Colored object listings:
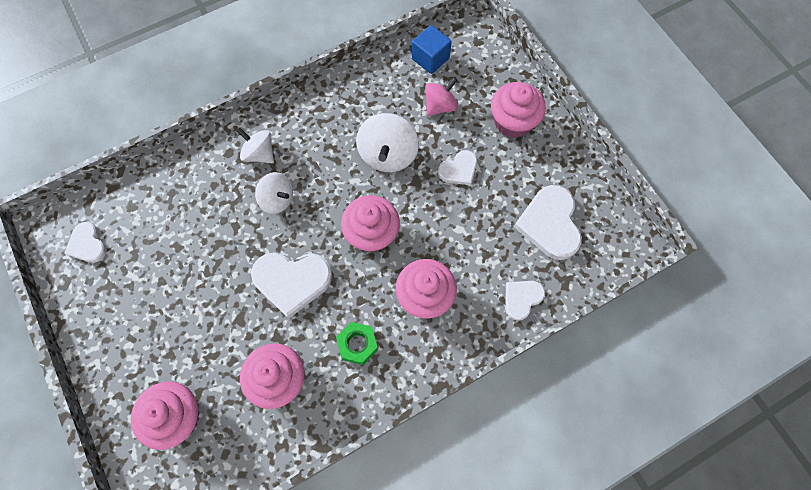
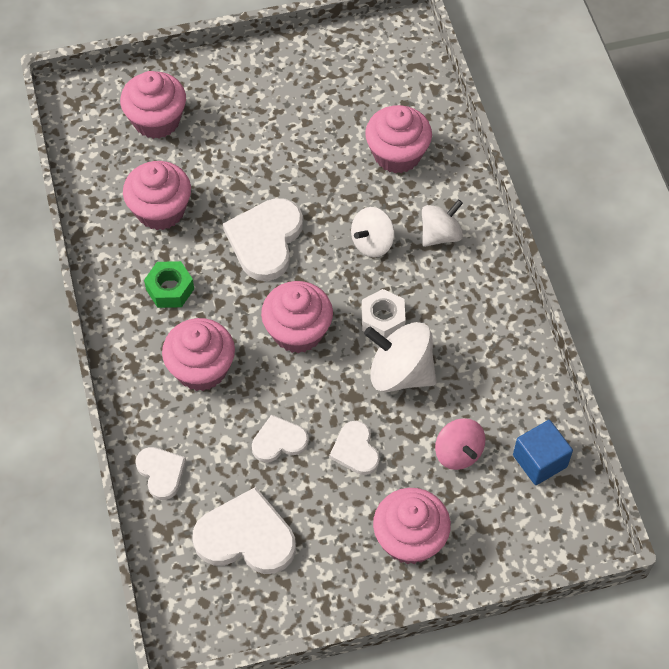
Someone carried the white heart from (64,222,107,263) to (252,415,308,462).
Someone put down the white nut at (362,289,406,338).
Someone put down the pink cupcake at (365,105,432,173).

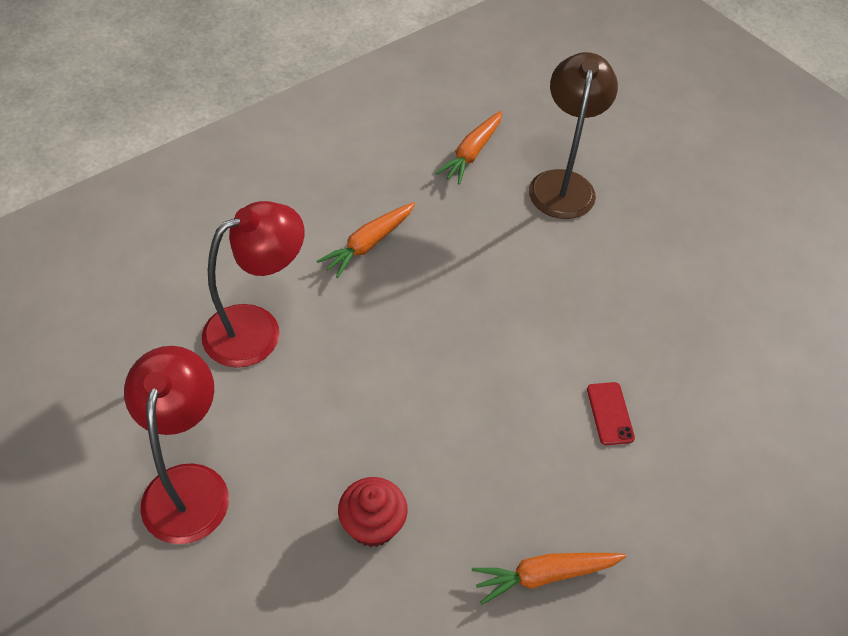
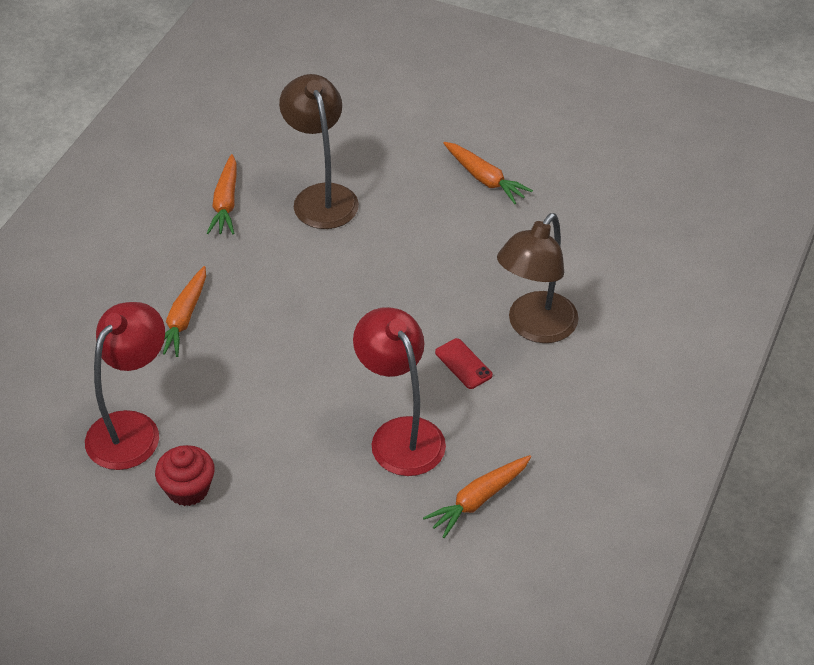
Someone carried the red cupcake from (338,477,408,547) to (155,445,215,506).
Someone carried the red lamp from (124,346,229,544) to (353,307,446,476).
Someone put down the orange carrot at (443,142,533,204).
Someone put down the brown lamp at (497,213,578,343).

◆ **HOW TO COMPLETE THIS TASK**
The answer must reproduce every line of the records above exactly, with all pictures left out.

◆ **REPLY**
Someone carried the white heart from (64,222,107,263) to (252,415,308,462).
Someone put down the white nut at (362,289,406,338).
Someone put down the pink cupcake at (365,105,432,173).

Someone carried the red cupcake from (338,477,408,547) to (155,445,215,506).
Someone carried the red lamp from (124,346,229,544) to (353,307,446,476).
Someone put down the orange carrot at (443,142,533,204).
Someone put down the brown lamp at (497,213,578,343).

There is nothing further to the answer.